MATERIAL SHOWN:
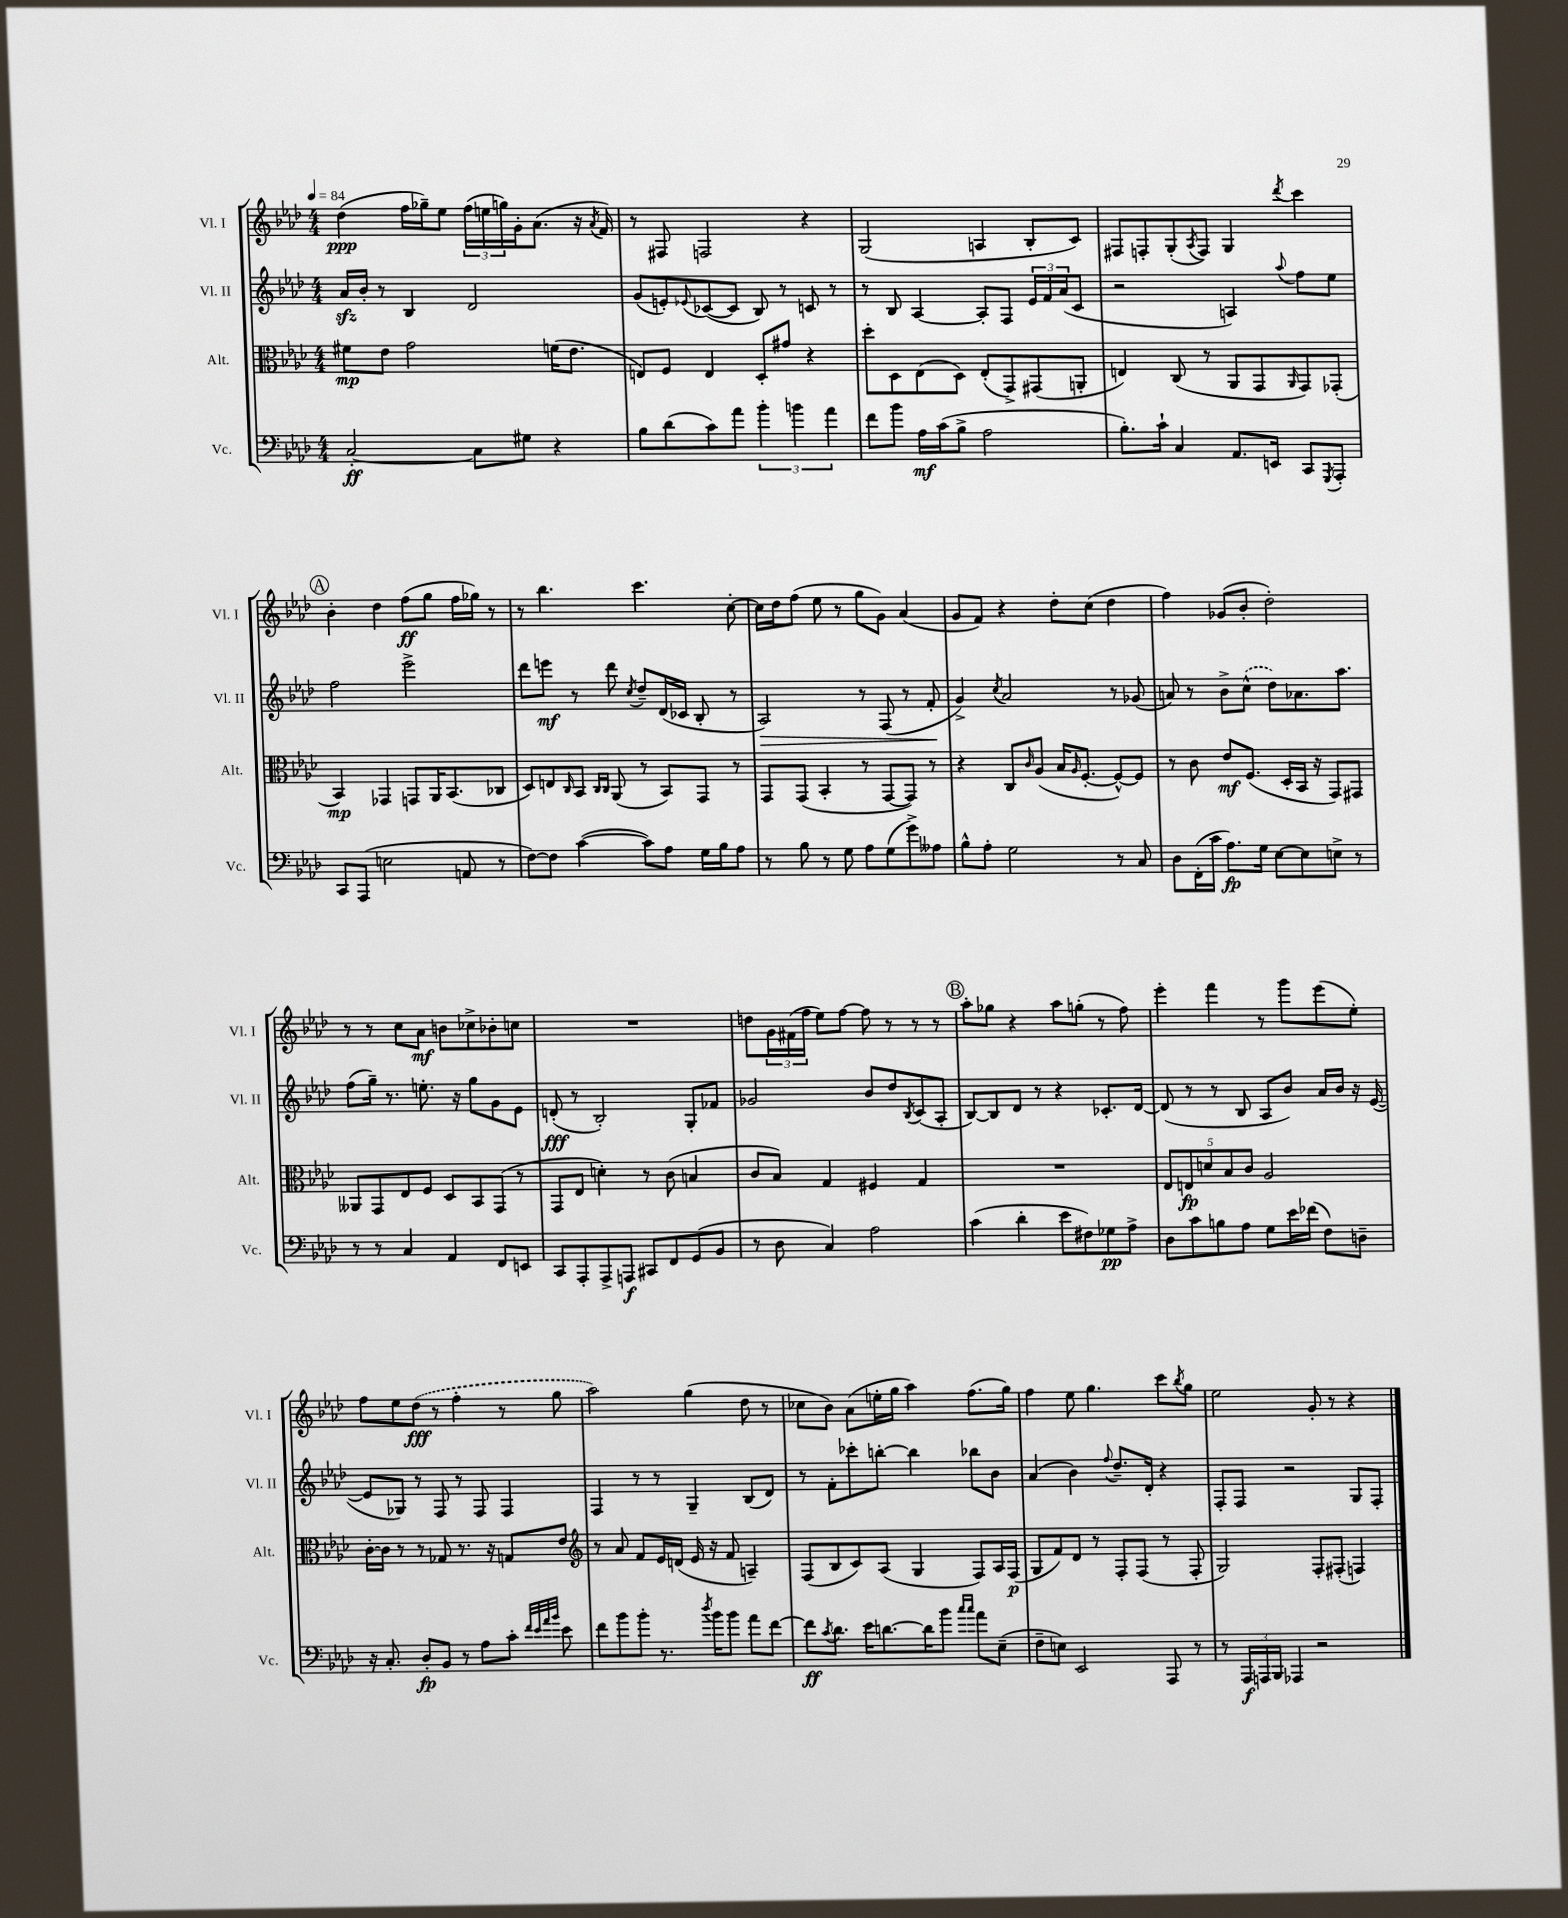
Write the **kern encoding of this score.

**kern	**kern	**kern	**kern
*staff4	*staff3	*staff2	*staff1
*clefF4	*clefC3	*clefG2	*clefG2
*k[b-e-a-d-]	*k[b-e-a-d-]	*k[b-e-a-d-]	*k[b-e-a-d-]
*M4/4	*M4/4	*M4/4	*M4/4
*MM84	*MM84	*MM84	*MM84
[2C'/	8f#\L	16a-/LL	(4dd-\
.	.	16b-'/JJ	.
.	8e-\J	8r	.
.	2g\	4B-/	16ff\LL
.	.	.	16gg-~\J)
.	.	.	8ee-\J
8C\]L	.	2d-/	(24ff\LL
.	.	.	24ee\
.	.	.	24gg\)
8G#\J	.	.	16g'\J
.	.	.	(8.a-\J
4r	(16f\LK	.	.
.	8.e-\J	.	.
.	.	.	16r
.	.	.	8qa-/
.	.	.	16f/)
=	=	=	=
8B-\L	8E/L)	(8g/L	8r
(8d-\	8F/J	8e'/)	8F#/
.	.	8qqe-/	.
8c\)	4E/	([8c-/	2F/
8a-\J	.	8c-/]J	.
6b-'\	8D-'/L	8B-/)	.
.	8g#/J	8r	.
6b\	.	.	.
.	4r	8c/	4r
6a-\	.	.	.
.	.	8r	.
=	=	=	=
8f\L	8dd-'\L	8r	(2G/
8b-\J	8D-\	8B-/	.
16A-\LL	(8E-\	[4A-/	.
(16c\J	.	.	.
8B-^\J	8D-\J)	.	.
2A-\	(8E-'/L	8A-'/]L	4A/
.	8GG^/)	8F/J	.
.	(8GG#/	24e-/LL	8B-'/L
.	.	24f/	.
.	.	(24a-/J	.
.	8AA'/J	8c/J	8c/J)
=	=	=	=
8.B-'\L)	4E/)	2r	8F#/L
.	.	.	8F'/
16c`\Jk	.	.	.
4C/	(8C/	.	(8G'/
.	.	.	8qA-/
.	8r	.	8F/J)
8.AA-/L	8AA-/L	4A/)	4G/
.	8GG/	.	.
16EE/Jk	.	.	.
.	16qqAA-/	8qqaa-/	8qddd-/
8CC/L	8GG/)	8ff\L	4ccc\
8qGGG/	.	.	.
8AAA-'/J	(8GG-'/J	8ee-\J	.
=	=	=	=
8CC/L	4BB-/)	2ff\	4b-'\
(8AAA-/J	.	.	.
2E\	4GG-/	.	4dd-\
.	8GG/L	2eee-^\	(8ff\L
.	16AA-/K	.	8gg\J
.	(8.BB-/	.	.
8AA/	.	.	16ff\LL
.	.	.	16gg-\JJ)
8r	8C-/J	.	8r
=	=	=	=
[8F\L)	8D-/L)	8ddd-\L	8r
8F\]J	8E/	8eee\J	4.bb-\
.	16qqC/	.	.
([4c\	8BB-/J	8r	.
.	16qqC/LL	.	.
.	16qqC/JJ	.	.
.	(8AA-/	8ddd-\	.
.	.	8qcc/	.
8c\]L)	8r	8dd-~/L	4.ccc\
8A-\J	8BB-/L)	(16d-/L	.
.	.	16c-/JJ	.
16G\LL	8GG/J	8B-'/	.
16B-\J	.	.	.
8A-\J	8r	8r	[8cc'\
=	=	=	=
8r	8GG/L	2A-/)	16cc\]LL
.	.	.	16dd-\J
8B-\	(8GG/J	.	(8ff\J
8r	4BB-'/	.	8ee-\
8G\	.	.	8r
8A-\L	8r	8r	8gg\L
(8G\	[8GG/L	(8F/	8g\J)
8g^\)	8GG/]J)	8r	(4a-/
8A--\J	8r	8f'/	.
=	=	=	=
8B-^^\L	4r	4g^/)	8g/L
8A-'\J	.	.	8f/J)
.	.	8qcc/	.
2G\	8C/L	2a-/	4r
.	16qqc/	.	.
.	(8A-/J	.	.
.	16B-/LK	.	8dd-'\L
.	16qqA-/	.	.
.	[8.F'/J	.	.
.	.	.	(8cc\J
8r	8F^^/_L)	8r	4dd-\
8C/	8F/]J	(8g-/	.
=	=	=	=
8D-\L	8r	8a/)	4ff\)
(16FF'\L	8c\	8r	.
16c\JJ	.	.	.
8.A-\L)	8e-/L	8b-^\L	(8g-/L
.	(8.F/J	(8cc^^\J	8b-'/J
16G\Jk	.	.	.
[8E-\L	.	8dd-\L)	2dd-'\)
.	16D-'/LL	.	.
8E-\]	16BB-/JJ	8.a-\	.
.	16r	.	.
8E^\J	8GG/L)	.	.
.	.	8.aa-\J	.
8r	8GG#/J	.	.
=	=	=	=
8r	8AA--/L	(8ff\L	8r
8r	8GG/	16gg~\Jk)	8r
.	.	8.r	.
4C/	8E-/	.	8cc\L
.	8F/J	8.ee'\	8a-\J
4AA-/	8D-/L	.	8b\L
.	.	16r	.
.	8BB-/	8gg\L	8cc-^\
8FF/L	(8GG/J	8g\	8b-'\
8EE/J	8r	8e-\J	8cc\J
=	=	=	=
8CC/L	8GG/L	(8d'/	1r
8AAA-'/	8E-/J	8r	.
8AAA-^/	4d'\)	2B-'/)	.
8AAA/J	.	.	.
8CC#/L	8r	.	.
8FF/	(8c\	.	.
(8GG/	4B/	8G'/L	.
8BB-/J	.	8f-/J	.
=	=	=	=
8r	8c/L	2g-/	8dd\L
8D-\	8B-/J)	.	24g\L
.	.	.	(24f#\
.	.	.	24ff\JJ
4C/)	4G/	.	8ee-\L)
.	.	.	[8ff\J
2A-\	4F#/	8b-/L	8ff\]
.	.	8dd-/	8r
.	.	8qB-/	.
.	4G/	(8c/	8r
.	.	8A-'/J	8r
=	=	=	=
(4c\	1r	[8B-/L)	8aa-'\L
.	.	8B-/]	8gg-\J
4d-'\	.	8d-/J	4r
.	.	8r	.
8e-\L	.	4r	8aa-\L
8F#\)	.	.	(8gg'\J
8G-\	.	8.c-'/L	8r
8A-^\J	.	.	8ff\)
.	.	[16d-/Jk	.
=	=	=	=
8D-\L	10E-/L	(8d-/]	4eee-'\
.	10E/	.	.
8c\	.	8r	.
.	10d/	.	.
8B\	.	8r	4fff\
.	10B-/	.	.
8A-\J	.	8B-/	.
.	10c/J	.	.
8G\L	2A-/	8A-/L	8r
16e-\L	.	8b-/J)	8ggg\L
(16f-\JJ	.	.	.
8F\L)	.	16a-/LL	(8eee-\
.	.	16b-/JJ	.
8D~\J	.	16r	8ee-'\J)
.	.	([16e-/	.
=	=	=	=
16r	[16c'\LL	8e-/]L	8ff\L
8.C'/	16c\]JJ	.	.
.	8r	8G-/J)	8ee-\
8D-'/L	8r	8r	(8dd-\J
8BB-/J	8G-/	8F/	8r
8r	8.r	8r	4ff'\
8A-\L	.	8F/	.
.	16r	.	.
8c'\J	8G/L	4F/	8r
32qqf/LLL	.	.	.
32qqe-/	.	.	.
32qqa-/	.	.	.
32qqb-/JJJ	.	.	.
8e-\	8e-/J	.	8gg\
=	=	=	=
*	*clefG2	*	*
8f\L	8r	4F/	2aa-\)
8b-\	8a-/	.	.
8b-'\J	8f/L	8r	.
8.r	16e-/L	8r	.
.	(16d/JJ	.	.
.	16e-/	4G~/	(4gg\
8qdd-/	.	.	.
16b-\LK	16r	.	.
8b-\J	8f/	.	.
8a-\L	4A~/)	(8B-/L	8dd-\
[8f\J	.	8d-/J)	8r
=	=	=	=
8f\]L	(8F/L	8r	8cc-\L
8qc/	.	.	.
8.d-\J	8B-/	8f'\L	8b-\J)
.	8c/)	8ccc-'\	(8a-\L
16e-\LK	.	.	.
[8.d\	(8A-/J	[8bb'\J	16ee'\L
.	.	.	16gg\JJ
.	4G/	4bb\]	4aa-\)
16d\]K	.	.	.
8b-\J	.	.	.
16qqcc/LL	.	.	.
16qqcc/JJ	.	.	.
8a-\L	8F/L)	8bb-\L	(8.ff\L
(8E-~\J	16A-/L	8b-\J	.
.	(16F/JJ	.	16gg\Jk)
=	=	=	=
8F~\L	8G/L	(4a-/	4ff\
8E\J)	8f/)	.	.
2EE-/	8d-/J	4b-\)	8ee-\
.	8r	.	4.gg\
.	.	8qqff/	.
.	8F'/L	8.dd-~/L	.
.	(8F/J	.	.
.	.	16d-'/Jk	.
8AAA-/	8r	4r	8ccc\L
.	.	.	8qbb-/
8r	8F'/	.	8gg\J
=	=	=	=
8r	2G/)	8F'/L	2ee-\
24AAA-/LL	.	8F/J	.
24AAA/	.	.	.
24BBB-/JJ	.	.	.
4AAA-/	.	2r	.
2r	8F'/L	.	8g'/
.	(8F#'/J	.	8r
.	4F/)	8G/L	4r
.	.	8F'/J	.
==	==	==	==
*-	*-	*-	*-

GIVEN INSTRUCTION:
How many of the lines above contain the string "kern"? Reply with the number alone.

RESPONSE TO THE TASK:
2